#### Data records ####

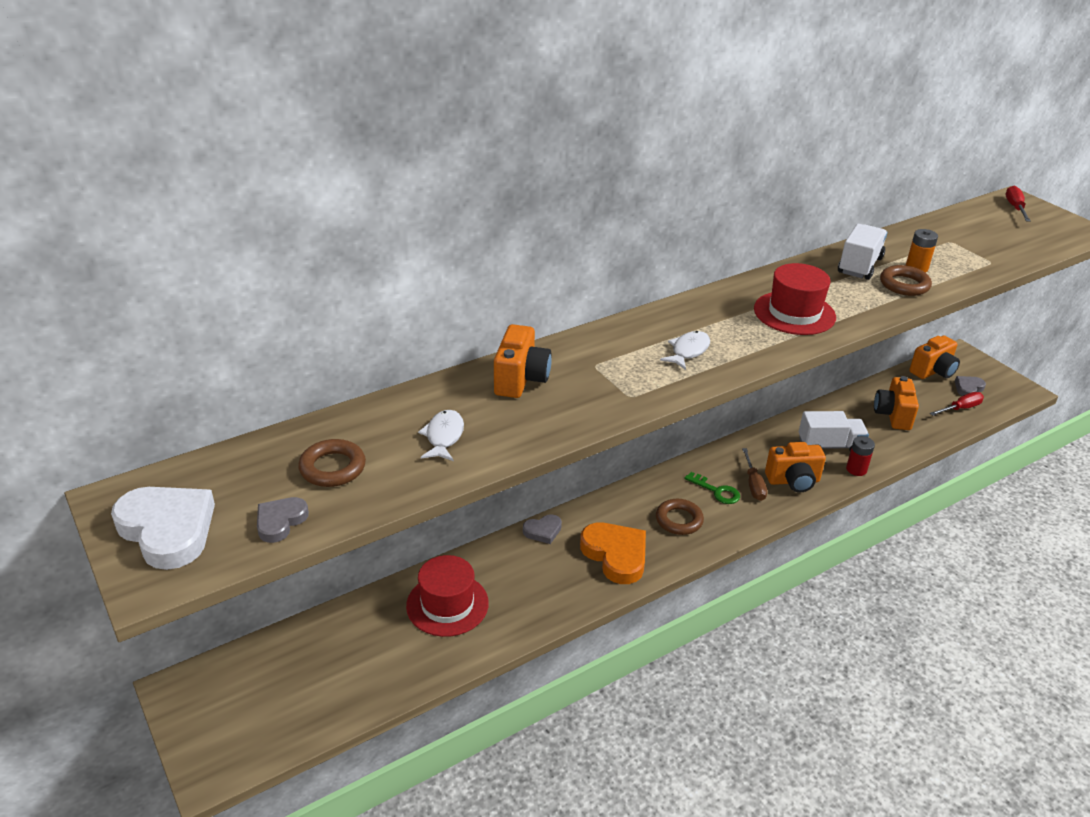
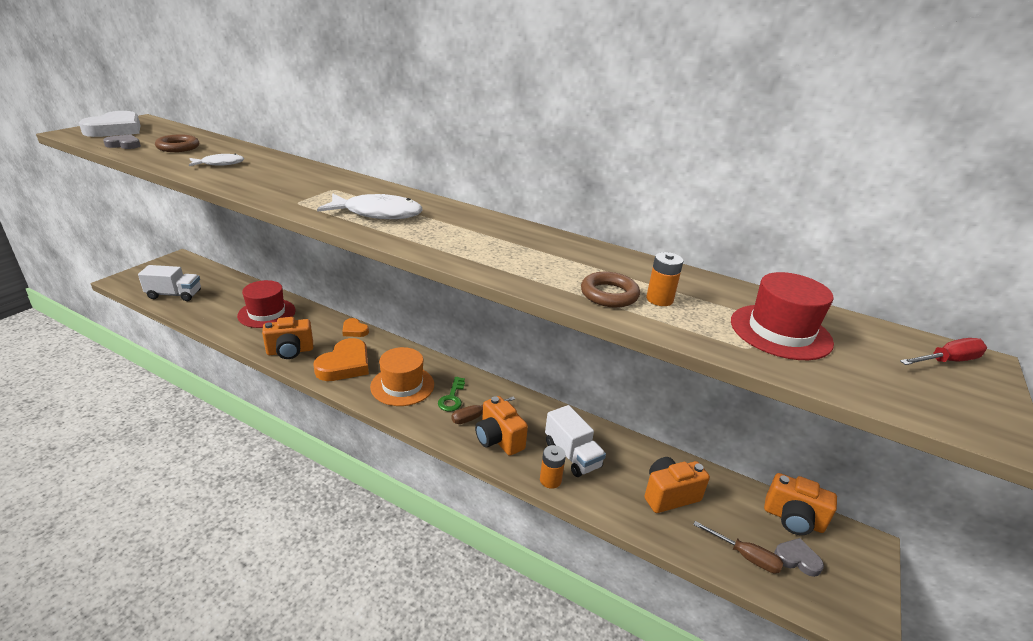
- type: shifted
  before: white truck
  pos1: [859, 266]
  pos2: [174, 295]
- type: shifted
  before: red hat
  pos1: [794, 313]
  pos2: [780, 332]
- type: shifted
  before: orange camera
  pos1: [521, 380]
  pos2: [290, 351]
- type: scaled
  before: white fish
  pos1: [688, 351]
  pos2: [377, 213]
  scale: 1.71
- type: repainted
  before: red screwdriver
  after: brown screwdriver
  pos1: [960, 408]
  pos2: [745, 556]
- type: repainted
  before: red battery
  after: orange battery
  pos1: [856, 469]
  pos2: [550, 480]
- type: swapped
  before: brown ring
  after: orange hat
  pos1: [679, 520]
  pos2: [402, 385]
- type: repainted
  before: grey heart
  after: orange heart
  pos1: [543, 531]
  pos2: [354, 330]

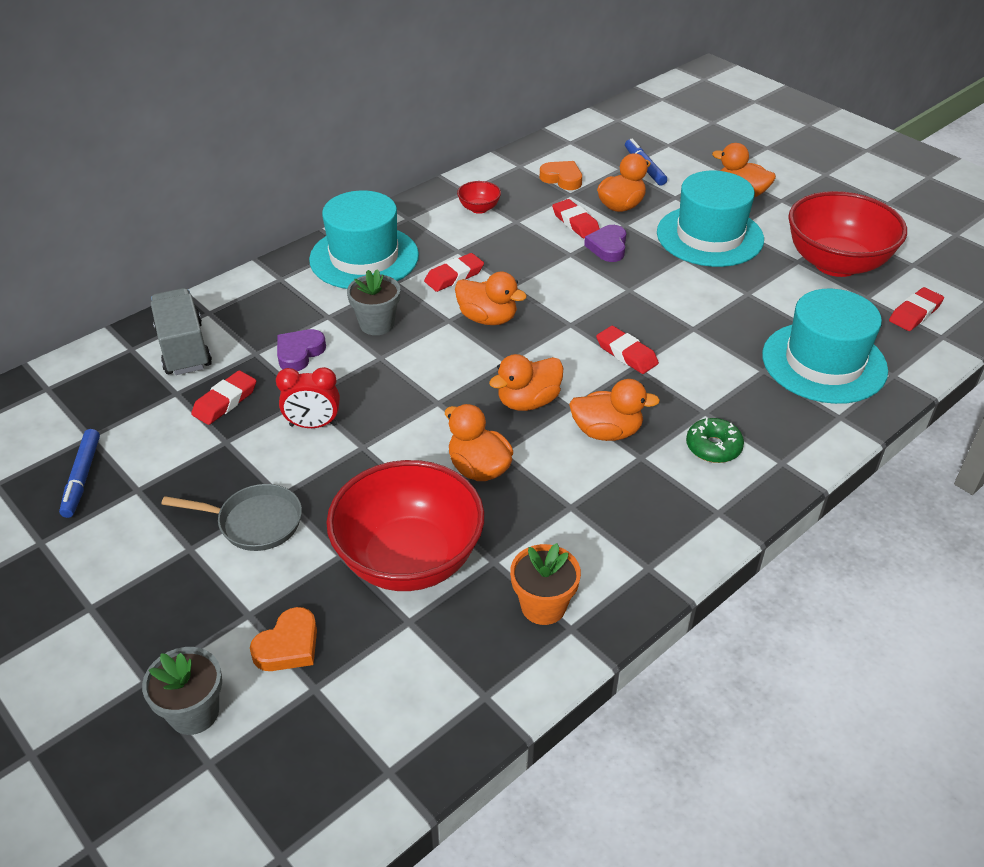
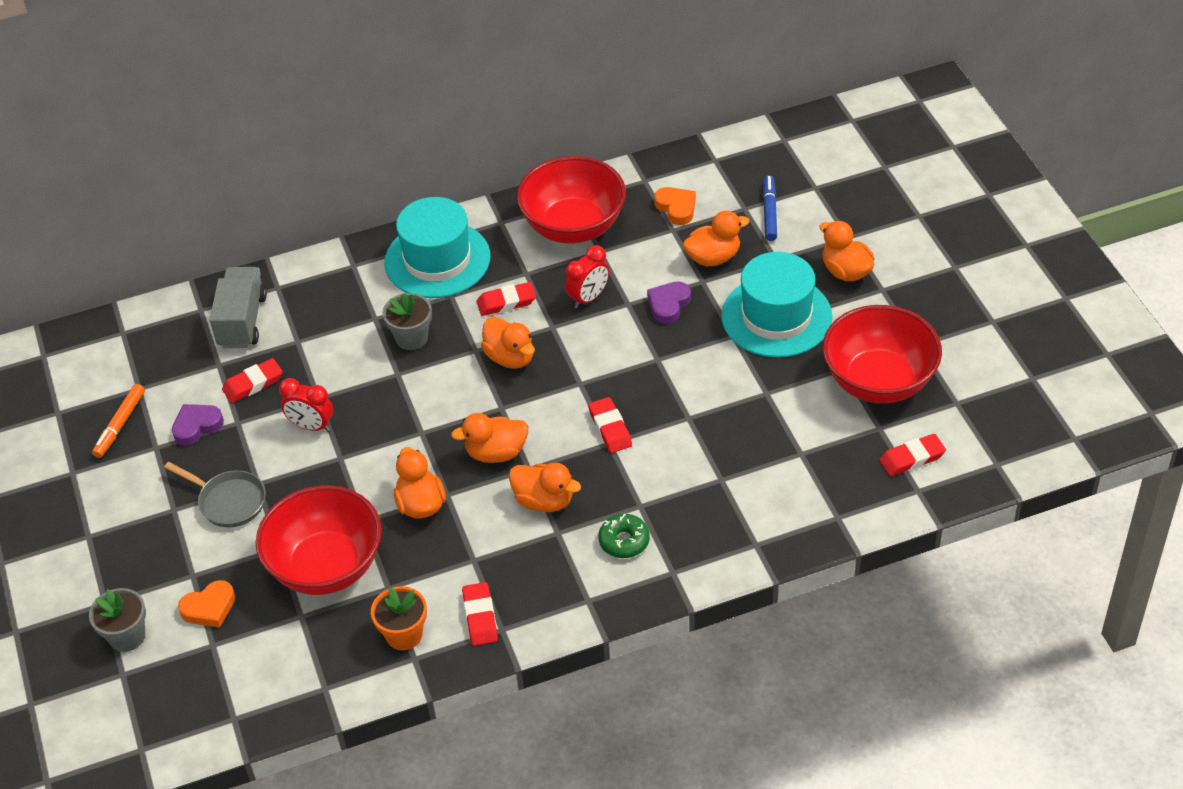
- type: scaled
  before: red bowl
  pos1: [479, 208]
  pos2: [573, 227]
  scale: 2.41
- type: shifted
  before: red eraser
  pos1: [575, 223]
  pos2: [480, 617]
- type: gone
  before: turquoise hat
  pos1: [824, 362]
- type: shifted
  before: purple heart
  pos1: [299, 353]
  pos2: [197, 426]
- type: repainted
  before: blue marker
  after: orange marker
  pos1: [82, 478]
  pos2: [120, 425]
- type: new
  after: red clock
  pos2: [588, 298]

####
#### Data records ####

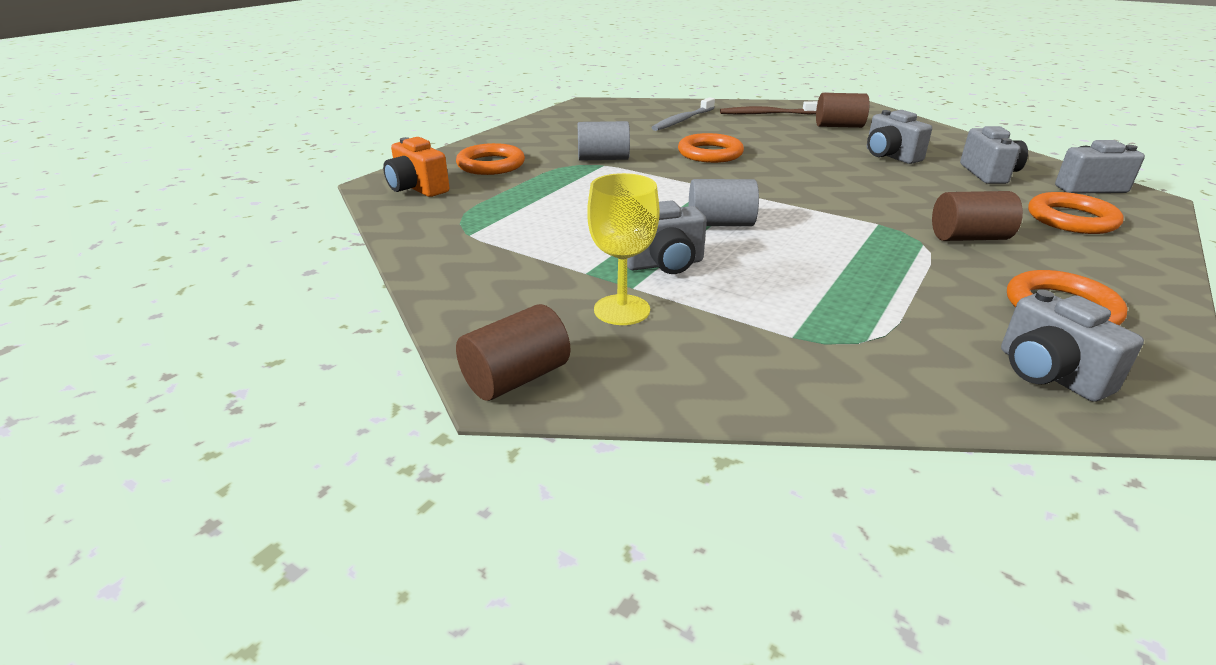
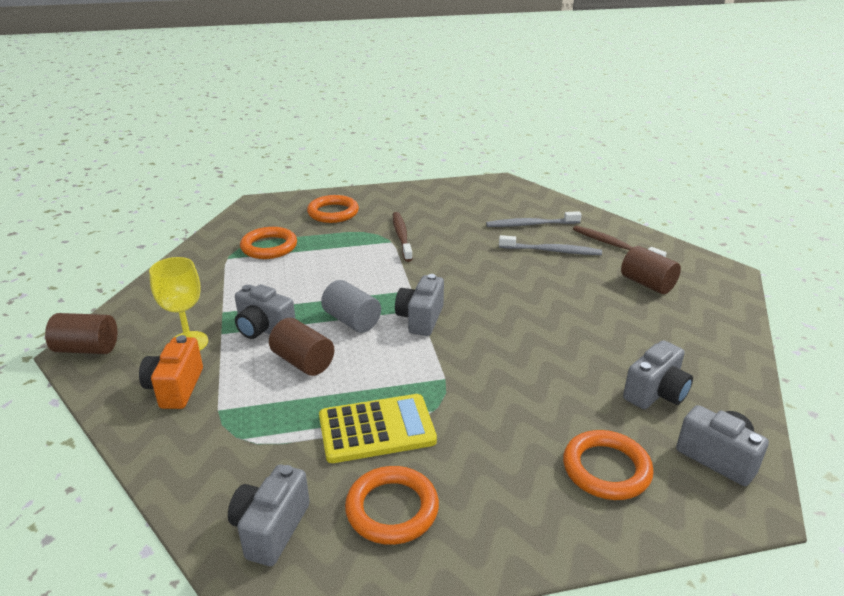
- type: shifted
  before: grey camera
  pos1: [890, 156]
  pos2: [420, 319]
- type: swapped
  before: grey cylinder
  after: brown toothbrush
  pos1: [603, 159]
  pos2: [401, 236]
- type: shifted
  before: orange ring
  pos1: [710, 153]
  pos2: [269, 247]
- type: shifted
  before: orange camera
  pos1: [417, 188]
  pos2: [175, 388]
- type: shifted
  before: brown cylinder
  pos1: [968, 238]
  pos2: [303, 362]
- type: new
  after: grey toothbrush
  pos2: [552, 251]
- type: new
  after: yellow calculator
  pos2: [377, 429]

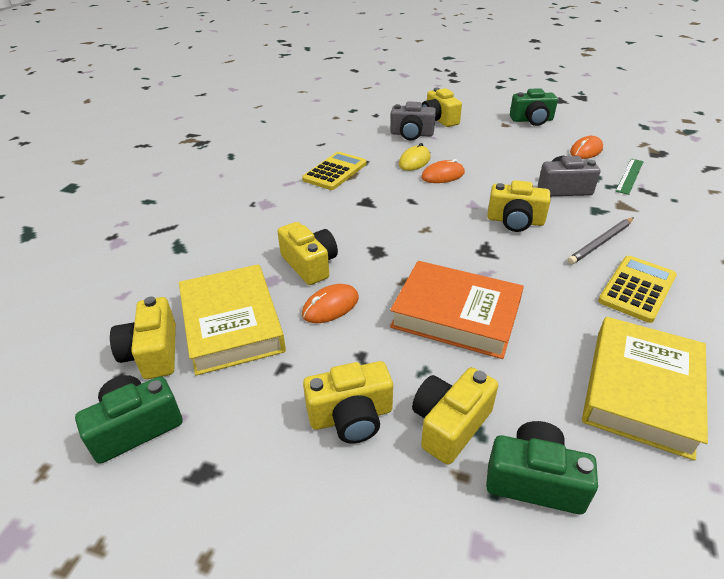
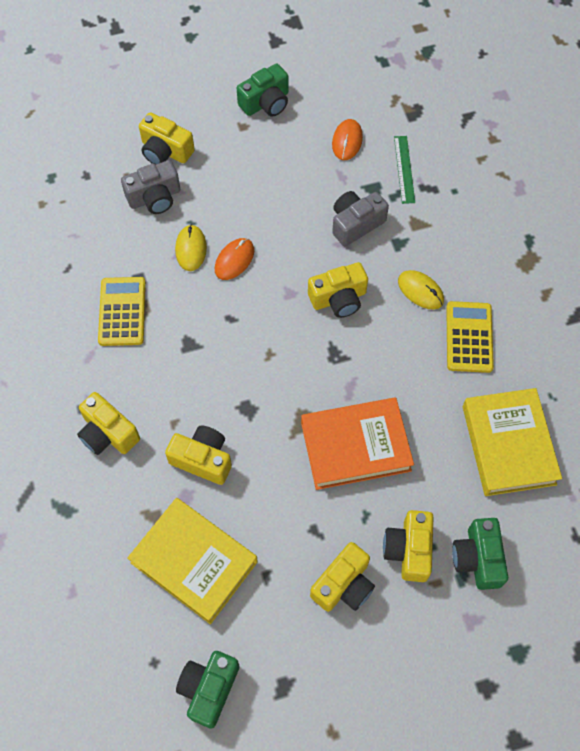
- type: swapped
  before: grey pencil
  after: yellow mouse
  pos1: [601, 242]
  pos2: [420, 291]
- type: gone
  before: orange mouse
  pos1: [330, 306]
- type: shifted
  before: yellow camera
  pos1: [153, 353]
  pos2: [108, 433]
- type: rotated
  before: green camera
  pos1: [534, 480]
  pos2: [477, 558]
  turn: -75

####

- _Assigned task_: Determine how many lines of the entries hold "white", and reply with that number only.

- _Response to the exercise_: 2